## [Rows from a screen grounding dataset]
-- START --
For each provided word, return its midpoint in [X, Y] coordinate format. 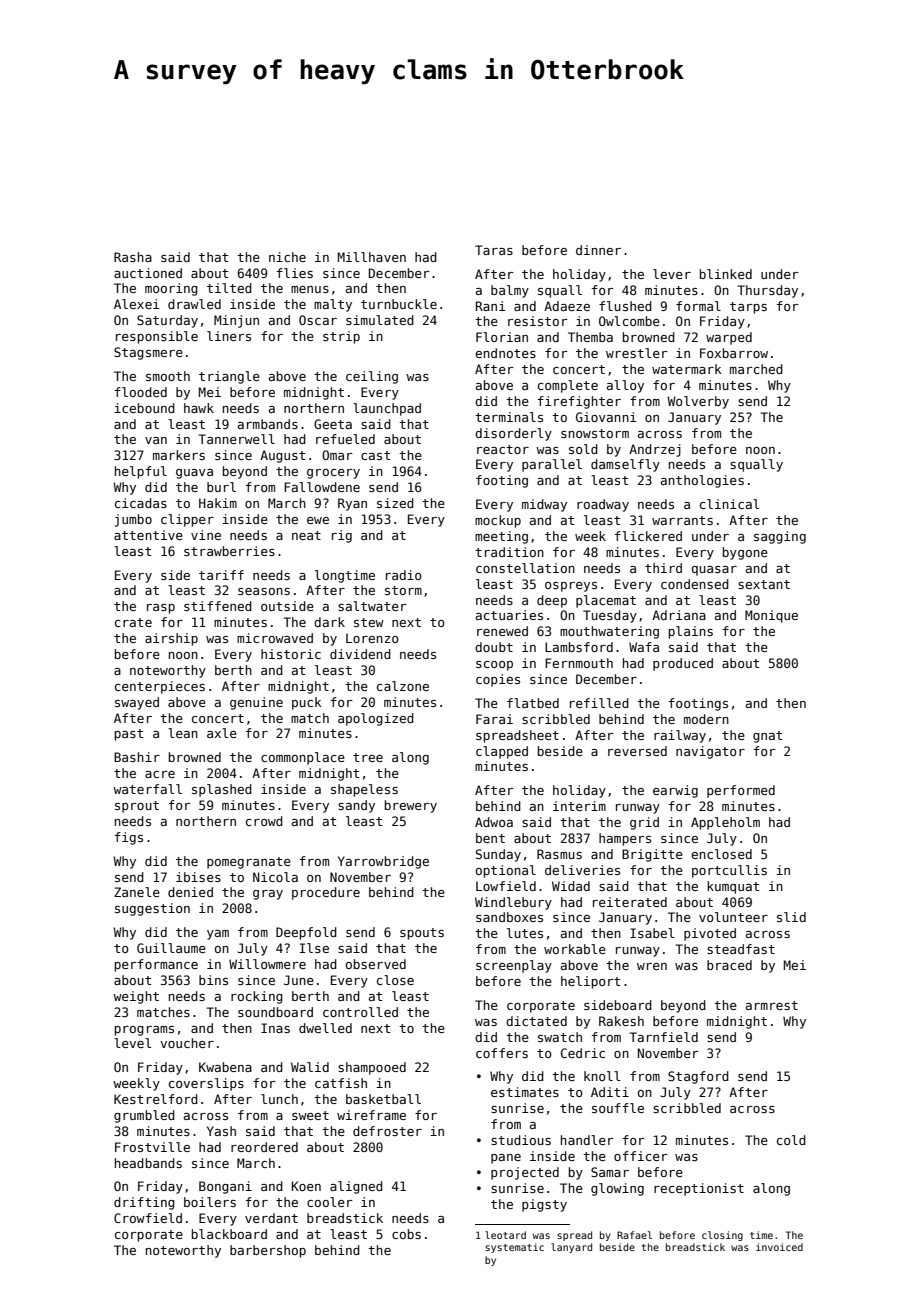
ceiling [372, 377]
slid [791, 917]
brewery [411, 806]
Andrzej [655, 450]
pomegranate [249, 863]
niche [287, 257]
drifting [144, 1203]
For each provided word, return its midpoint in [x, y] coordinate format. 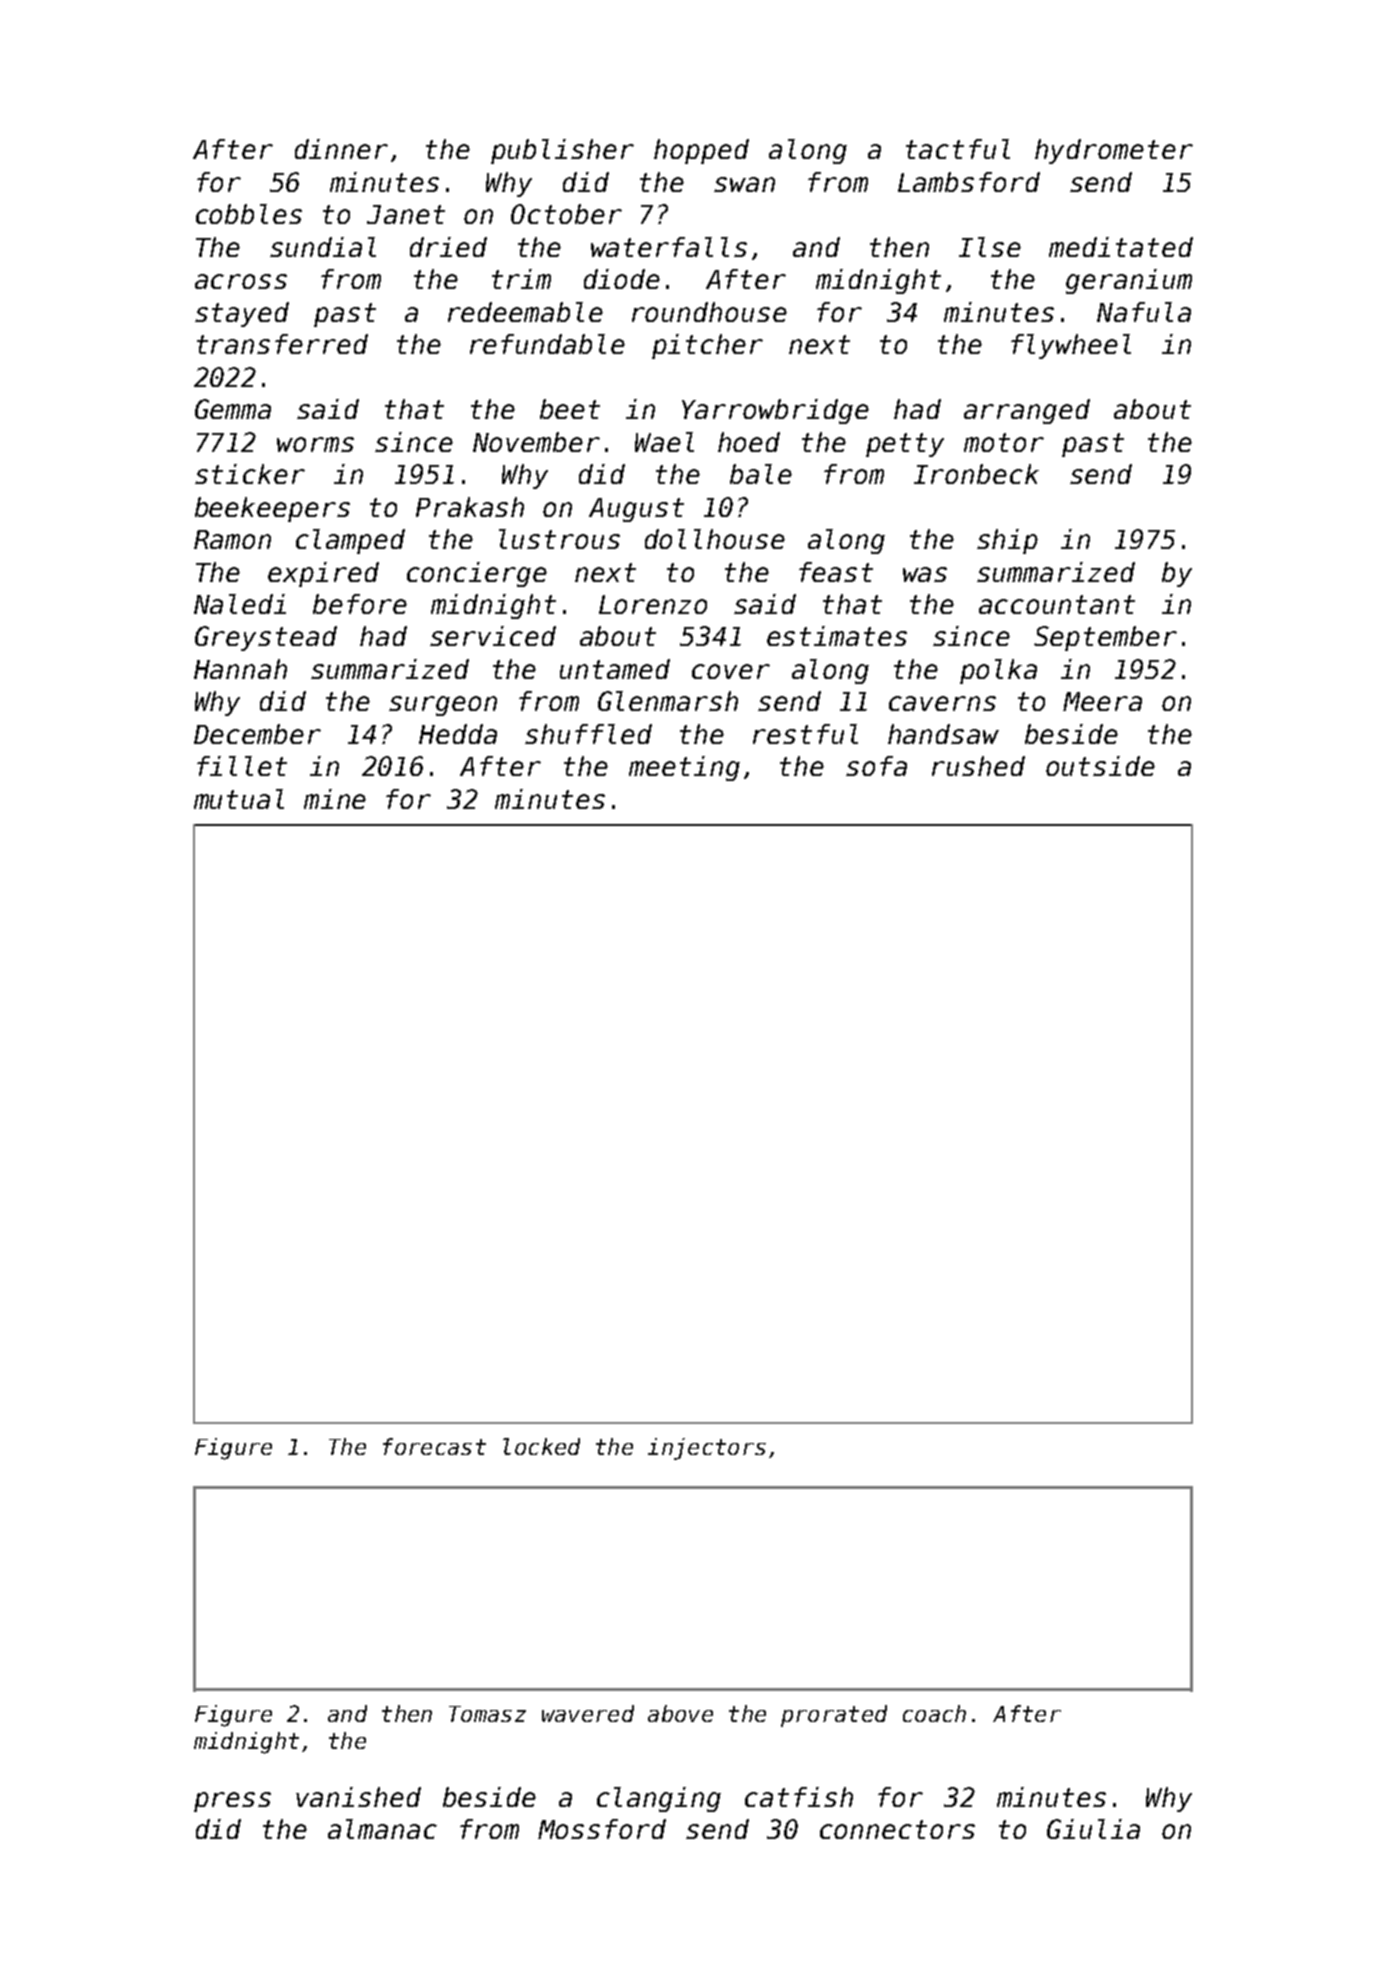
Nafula [1144, 312]
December [257, 734]
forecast [434, 1446]
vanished [358, 1797]
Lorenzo [653, 604]
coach [934, 1713]
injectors [707, 1449]
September [1105, 638]
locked [541, 1446]
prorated [834, 1716]
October [566, 214]
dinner [341, 149]
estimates [837, 636]
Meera [1102, 701]
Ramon [232, 539]
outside [1100, 766]
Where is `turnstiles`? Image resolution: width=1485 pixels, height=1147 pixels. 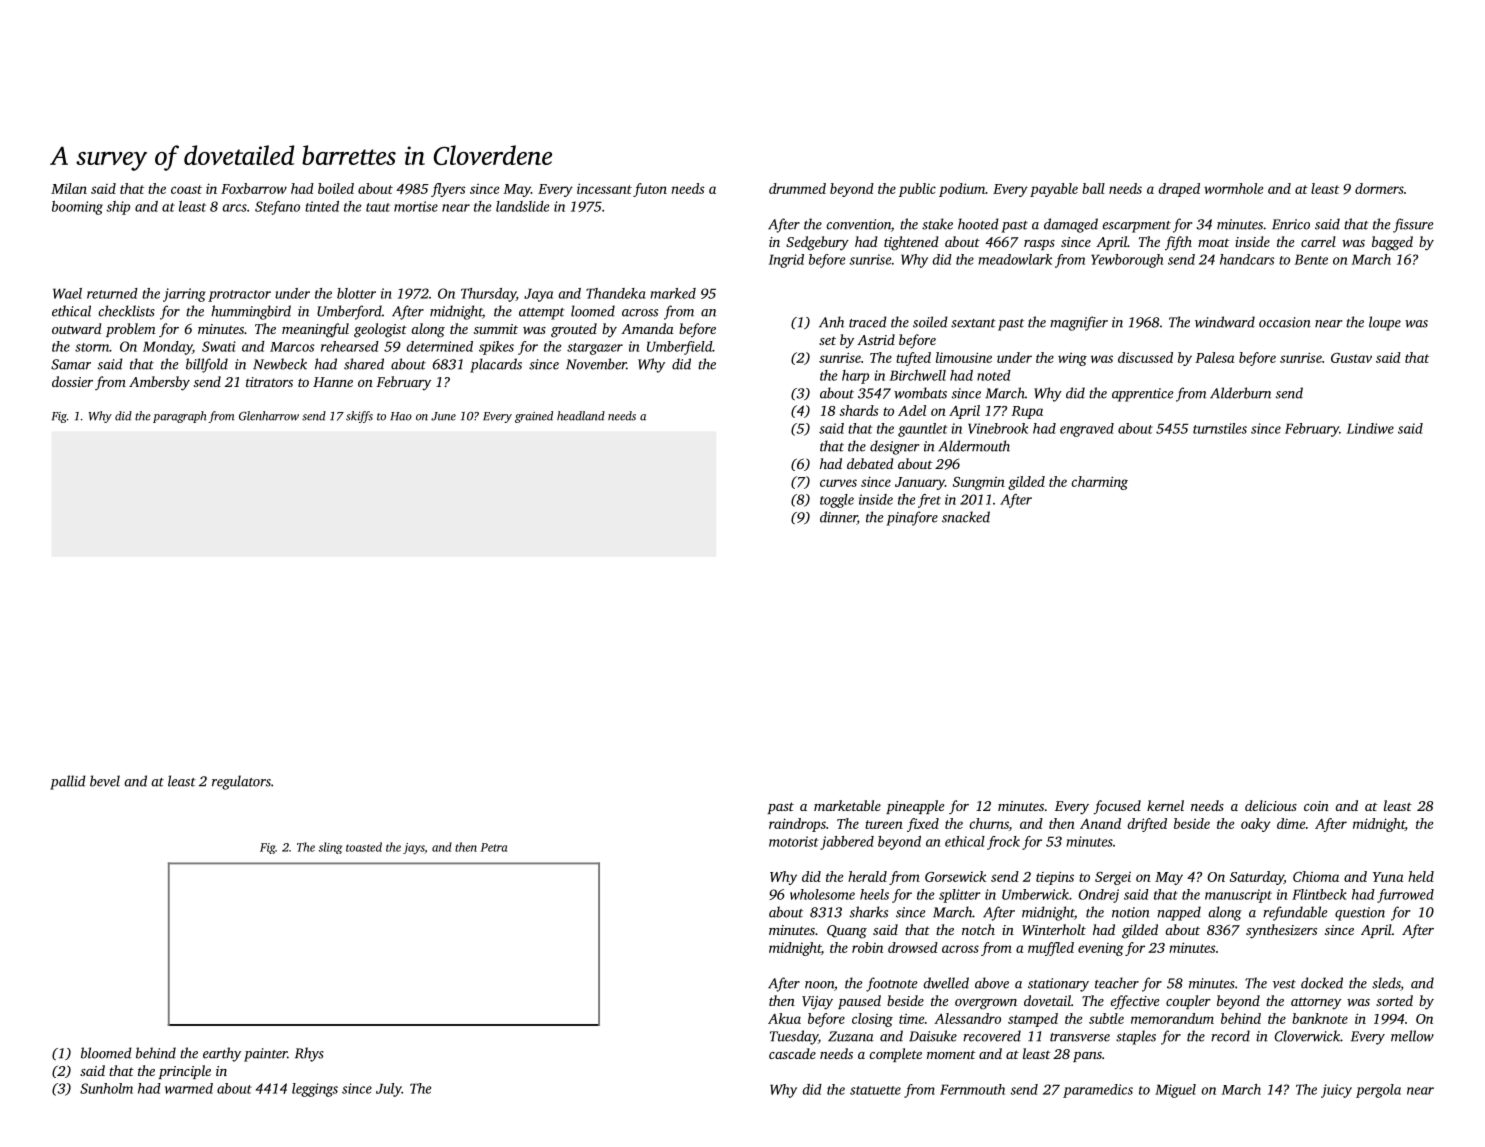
-- END --
## [Exercise]
Please copy out the lines above with "midpoint" swapped for "center point" and nothing else changed. Leave the pictures out of your answer.

## [Solution to this task]
For each provided word, return its center point in [X, Y] coordinate format. 
ceiling [372, 377]
slid [791, 917]
brewery [411, 806]
Andrzej [655, 450]
pomegranate [249, 863]
niche [287, 257]
drifting [144, 1203]
For each provided word, return its center point in [x, y] coordinate format. 
Nafula [1144, 312]
December [257, 734]
forecast [434, 1446]
vanished [358, 1797]
Lorenzo [653, 604]
coach [934, 1713]
injectors [707, 1449]
September [1105, 638]
locked [541, 1446]
prorated [834, 1716]
October [566, 214]
dinner [341, 149]
estimates [837, 636]
Meera [1102, 701]
Ramon [232, 539]
outside [1100, 766]
Where is `turnstiles`? Image resolution: width=1485 pixels, height=1147 pixels. 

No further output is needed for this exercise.